» Task instructions: The pictures do not belong in the copy. Restate all of the records word for word.
━━━ Record excerpts
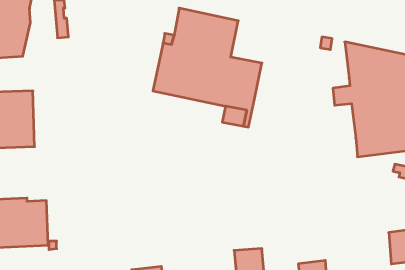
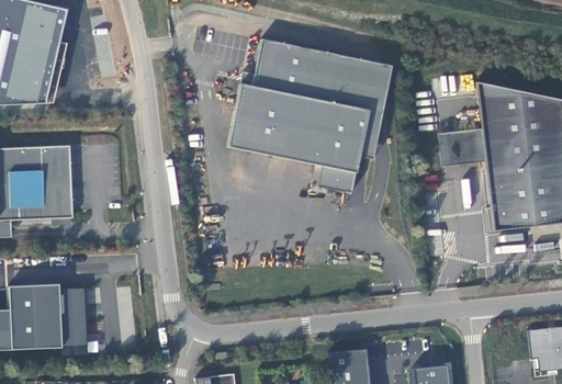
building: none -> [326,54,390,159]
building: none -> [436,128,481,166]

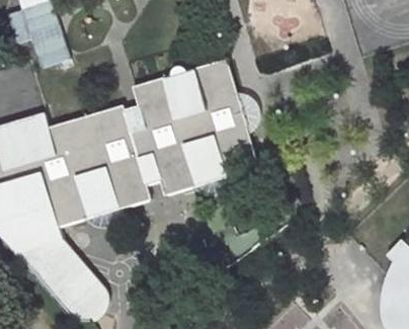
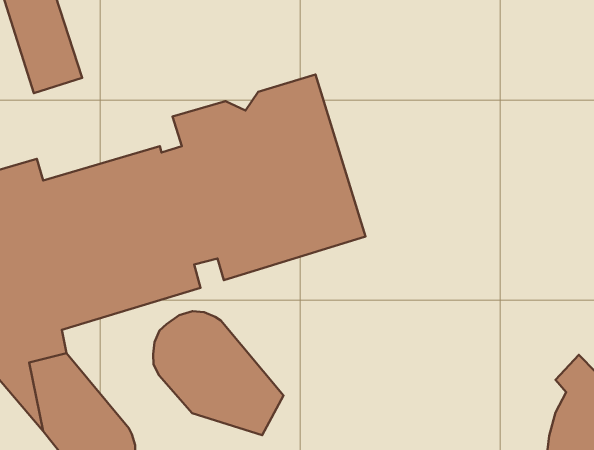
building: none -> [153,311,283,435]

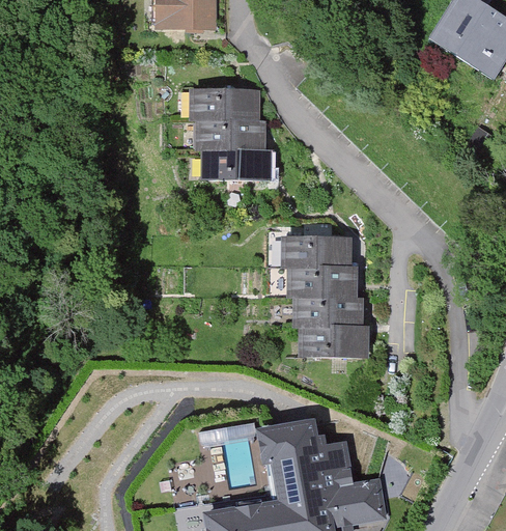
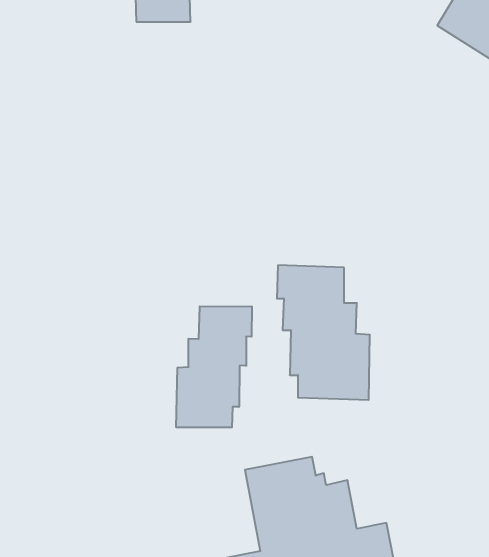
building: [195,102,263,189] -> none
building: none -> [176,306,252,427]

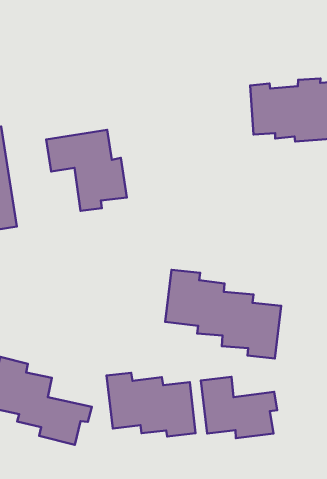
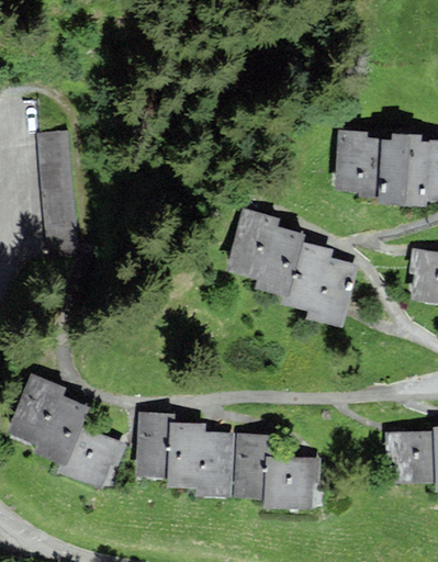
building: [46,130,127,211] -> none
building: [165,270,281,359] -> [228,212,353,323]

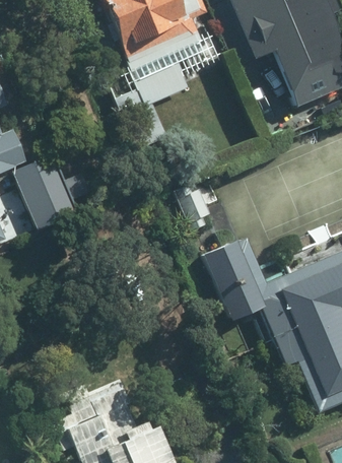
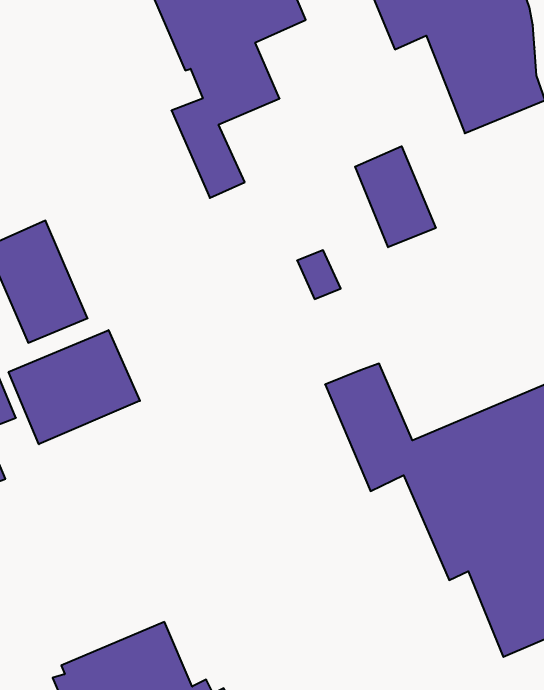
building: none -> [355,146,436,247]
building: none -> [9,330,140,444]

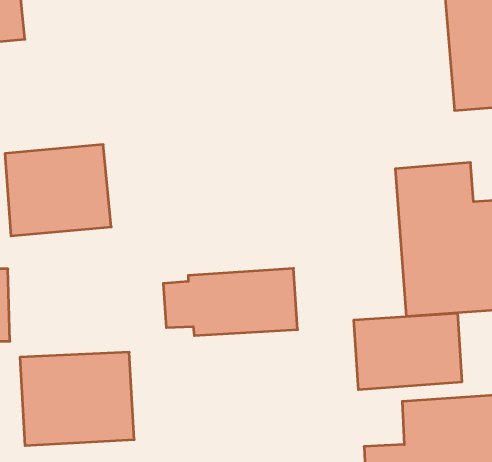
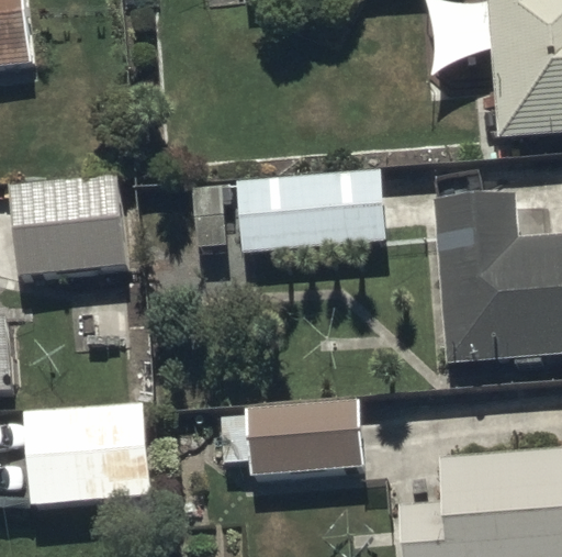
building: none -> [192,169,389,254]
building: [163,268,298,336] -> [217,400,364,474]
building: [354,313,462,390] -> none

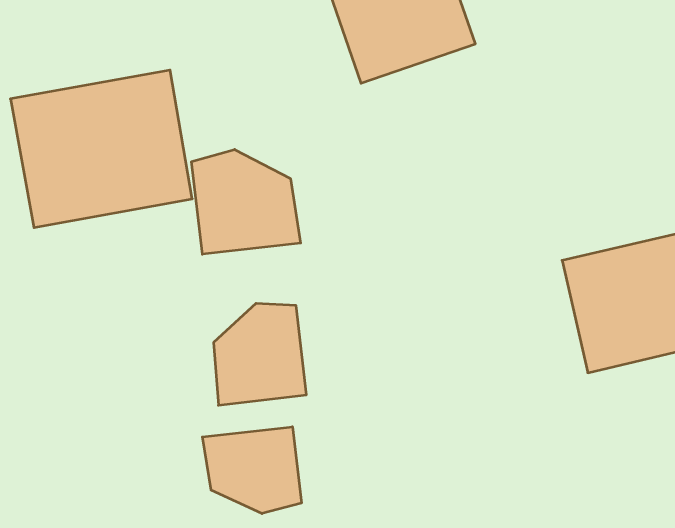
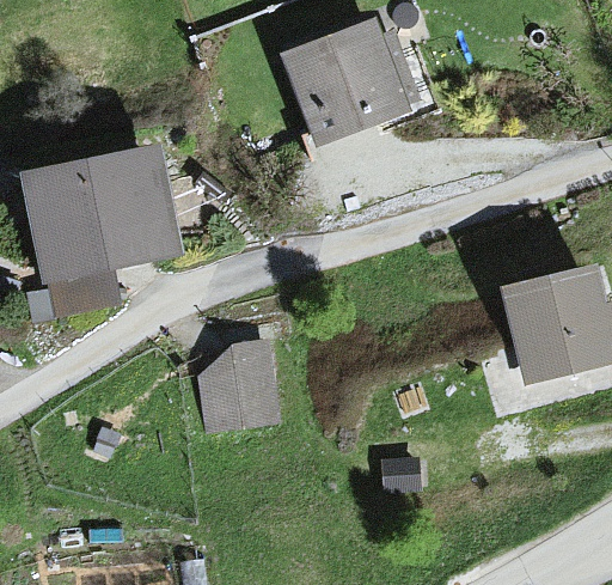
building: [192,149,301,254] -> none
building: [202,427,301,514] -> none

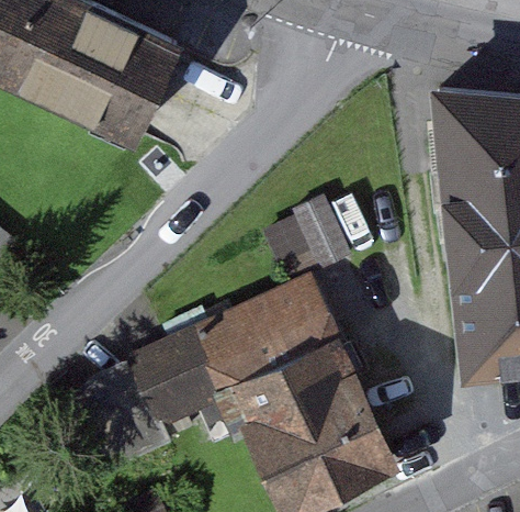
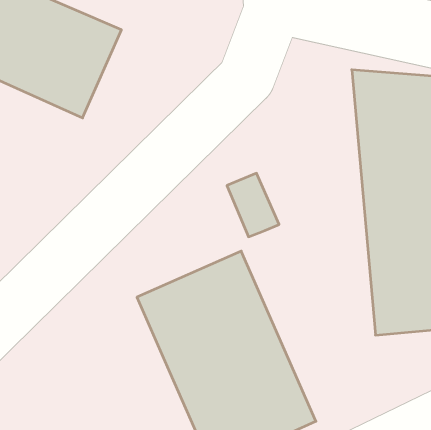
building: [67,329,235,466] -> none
━━━━━━
» Response to the exercise:
building: none -> [326,54,390,159]
building: none -> [436,128,481,166]

building: none -> [153,311,283,435]

building: [195,102,263,189] -> none
building: none -> [176,306,252,427]

building: [46,130,127,211] -> none
building: [165,270,281,359] -> [228,212,353,323]

building: none -> [355,146,436,247]
building: none -> [9,330,140,444]

building: none -> [192,169,389,254]
building: [163,268,298,336] -> [217,400,364,474]
building: [354,313,462,390] -> none

building: [192,149,301,254] -> none
building: [202,427,301,514] -> none

building: [67,329,235,466] -> none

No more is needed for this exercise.